▸ EXERCISE: Every line below needs to be printed again exactly, without any of its pictures.
START EXERCISE DATA
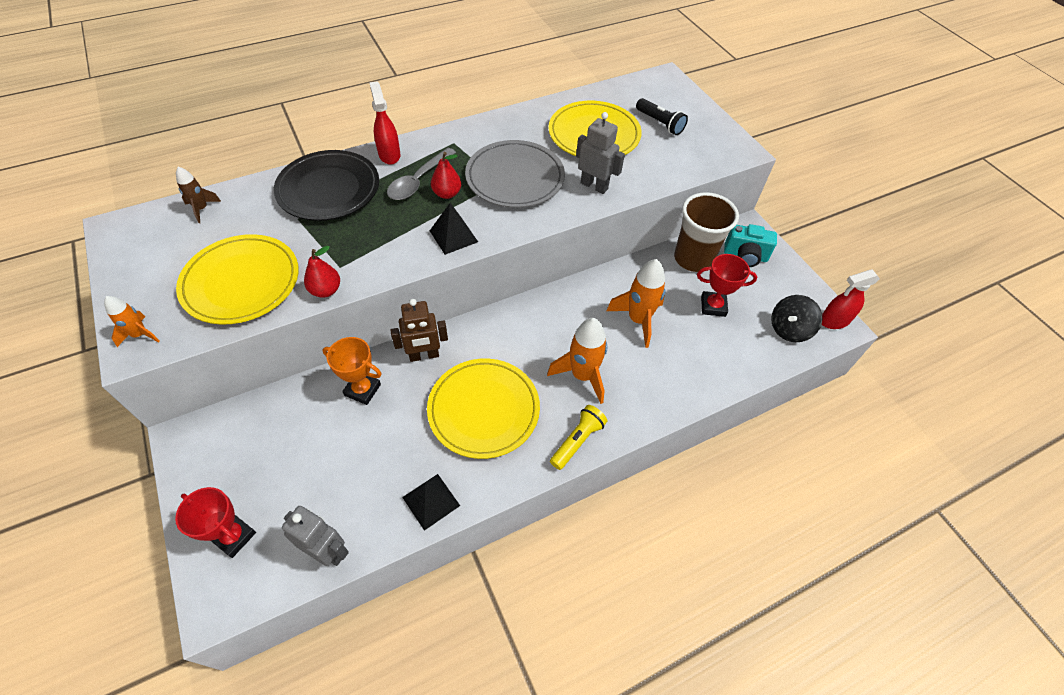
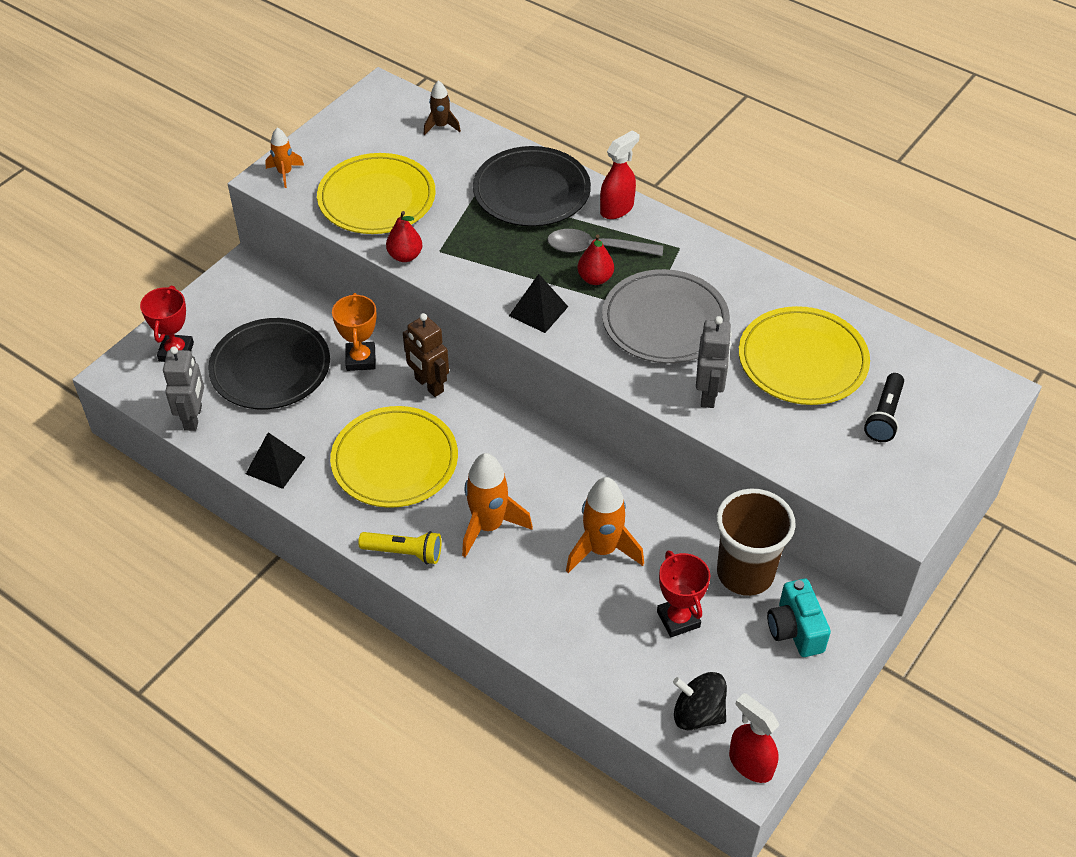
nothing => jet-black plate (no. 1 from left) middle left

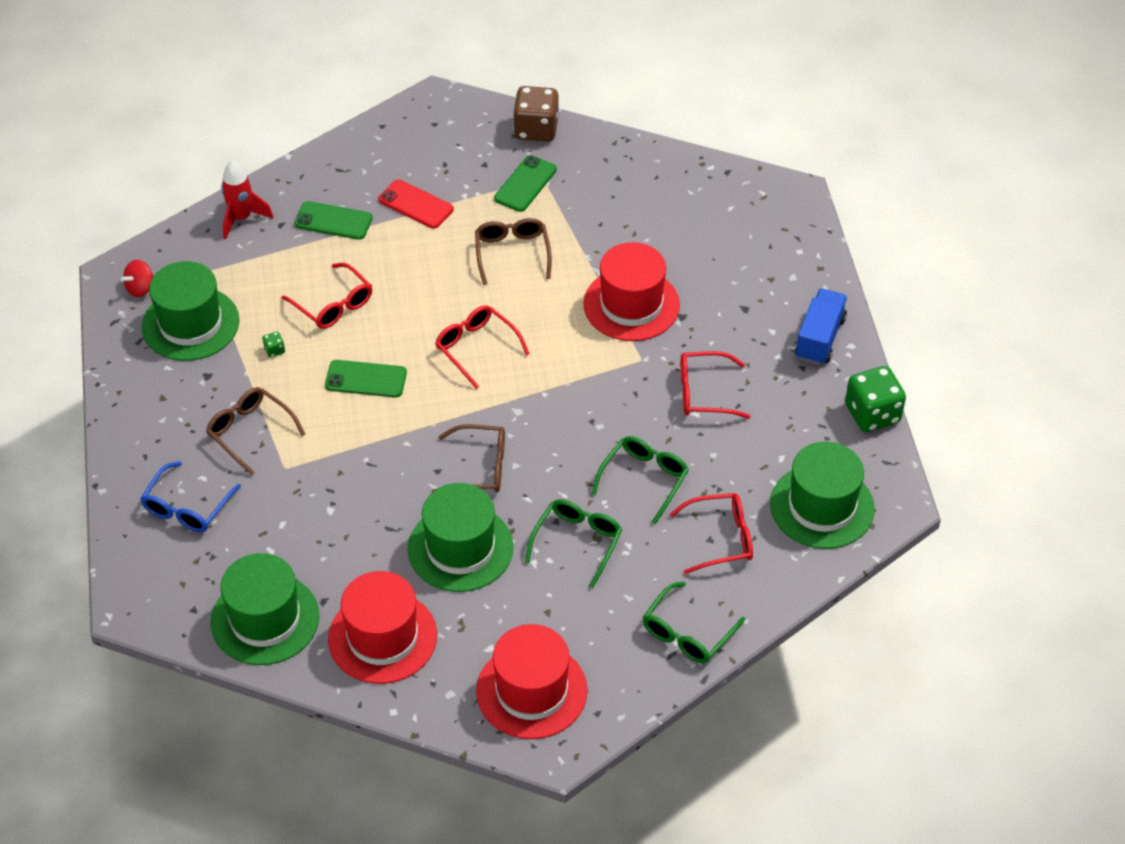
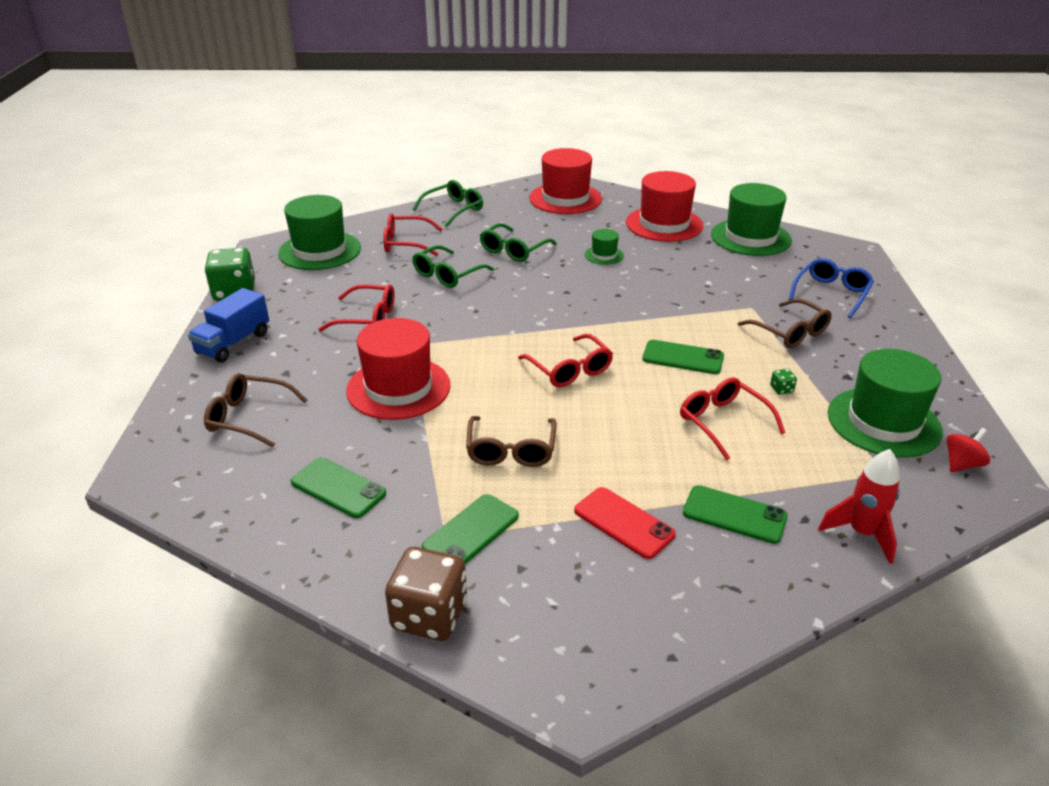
nothing => green phone (no. 1 from left) middle left
russet glasses (no. 2 from left in the first image) centre => russet glasses (no. 1 from left) middle left, shifted
green hat (no. 3 from left in the first image) centre => green hat (no. 2 from left) top centre, x0.47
END EXERCISE DATA
▸ ANSWER SECTION:
nothing => jet-black plate (no. 1 from left) middle left

nothing => green phone (no. 1 from left) middle left
russet glasses (no. 2 from left in the first image) centre => russet glasses (no. 1 from left) middle left, shifted
green hat (no. 3 from left in the first image) centre => green hat (no. 2 from left) top centre, x0.47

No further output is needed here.